_What you will do_
Look through the data below for the line with "(477, 293) = (375, 362): none", and transcribe it exactly together with each line after it up to and including the line with "(657, 324) = (270, 271): yellow". Give nothing else.

Object state change records:
---+---

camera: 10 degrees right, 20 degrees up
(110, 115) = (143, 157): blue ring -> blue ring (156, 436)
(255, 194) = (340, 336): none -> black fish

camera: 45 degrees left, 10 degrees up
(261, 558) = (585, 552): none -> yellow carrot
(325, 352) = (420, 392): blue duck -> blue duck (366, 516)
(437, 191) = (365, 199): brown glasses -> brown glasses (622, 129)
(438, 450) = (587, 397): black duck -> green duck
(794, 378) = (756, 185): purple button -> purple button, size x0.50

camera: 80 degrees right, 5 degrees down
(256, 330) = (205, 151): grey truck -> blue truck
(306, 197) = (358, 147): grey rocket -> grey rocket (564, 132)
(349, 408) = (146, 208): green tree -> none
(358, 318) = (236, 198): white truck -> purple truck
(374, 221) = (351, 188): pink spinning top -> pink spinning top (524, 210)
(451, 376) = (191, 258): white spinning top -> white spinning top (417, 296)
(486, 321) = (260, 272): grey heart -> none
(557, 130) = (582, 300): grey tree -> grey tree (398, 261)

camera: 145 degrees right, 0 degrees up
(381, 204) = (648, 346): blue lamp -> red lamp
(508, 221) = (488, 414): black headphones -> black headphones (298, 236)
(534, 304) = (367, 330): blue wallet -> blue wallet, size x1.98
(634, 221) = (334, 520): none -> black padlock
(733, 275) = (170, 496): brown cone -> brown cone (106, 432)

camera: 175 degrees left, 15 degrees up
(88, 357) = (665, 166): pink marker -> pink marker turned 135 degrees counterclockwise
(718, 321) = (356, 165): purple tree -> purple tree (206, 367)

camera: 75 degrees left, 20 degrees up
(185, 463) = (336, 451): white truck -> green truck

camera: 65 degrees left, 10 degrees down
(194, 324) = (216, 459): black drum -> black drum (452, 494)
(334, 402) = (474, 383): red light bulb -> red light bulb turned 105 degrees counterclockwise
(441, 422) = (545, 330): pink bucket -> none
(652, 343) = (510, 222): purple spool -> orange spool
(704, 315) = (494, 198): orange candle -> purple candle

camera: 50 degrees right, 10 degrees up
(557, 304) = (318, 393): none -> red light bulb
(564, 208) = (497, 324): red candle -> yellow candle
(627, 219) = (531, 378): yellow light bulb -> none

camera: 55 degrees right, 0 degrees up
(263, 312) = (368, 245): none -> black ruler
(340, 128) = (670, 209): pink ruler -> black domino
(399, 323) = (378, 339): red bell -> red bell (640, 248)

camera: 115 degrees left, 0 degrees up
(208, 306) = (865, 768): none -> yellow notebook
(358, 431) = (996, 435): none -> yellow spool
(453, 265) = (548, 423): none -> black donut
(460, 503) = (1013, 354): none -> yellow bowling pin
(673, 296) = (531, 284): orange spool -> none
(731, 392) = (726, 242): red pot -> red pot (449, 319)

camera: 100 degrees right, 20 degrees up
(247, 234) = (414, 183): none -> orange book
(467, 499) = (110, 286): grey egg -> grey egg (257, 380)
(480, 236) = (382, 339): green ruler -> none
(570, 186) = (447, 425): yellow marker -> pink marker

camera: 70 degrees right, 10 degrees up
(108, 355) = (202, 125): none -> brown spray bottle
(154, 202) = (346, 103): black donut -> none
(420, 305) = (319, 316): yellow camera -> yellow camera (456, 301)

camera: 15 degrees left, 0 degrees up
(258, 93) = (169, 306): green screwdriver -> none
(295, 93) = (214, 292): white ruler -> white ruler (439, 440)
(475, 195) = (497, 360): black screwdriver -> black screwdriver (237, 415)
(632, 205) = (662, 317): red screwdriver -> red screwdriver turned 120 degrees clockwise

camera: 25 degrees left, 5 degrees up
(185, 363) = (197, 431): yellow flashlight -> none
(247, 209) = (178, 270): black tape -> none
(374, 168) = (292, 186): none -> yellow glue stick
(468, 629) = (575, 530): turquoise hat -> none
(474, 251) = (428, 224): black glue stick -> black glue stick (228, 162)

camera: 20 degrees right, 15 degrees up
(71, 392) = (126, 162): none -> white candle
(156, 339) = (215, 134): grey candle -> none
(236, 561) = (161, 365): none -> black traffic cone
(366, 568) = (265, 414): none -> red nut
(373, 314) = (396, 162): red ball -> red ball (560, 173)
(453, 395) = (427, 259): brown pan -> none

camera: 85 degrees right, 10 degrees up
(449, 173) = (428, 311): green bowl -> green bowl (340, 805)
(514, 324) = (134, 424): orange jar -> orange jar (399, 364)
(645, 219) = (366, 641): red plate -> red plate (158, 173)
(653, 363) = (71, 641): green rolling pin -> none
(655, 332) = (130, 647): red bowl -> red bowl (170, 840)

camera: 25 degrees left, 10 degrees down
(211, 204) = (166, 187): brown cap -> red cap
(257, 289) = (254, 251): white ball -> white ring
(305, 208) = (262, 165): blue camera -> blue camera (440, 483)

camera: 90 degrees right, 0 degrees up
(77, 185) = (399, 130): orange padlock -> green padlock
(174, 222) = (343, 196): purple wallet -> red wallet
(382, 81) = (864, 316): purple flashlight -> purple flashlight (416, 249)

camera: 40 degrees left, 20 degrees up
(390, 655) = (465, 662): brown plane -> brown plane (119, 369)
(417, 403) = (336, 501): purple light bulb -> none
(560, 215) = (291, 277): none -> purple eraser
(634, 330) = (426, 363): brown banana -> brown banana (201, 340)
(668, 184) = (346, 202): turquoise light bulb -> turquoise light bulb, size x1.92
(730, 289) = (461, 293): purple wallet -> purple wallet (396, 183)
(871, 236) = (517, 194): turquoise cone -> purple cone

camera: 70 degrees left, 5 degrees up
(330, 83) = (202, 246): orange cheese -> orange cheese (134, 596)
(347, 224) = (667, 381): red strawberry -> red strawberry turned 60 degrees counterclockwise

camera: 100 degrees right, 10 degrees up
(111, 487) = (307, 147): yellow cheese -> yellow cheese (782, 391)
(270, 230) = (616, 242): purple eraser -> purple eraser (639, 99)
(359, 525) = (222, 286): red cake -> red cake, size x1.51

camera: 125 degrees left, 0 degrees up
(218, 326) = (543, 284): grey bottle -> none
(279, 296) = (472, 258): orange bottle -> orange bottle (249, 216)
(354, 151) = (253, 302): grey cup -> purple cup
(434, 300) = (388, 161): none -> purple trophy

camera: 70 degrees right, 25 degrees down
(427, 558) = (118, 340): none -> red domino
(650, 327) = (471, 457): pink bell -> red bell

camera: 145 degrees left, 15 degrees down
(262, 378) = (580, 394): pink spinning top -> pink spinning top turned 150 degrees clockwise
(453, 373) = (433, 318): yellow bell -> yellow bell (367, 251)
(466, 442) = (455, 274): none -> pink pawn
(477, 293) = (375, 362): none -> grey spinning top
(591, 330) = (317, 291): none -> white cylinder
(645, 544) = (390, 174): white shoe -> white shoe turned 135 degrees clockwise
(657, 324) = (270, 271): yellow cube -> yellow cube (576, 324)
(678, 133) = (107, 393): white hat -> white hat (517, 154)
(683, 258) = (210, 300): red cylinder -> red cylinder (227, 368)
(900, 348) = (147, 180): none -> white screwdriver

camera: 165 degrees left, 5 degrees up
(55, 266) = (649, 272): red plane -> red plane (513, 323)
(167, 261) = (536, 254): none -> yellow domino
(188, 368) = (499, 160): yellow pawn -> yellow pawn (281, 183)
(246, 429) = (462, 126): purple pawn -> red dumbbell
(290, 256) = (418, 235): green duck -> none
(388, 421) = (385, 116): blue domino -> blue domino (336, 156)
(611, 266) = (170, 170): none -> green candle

---+---

_Result below_
(477, 293) = (375, 362): none -> grey spinning top
(591, 330) = (317, 291): none -> white cylinder
(645, 544) = (390, 174): white shoe -> white shoe turned 135 degrees clockwise
(657, 324) = (270, 271): yellow cube -> yellow cube (576, 324)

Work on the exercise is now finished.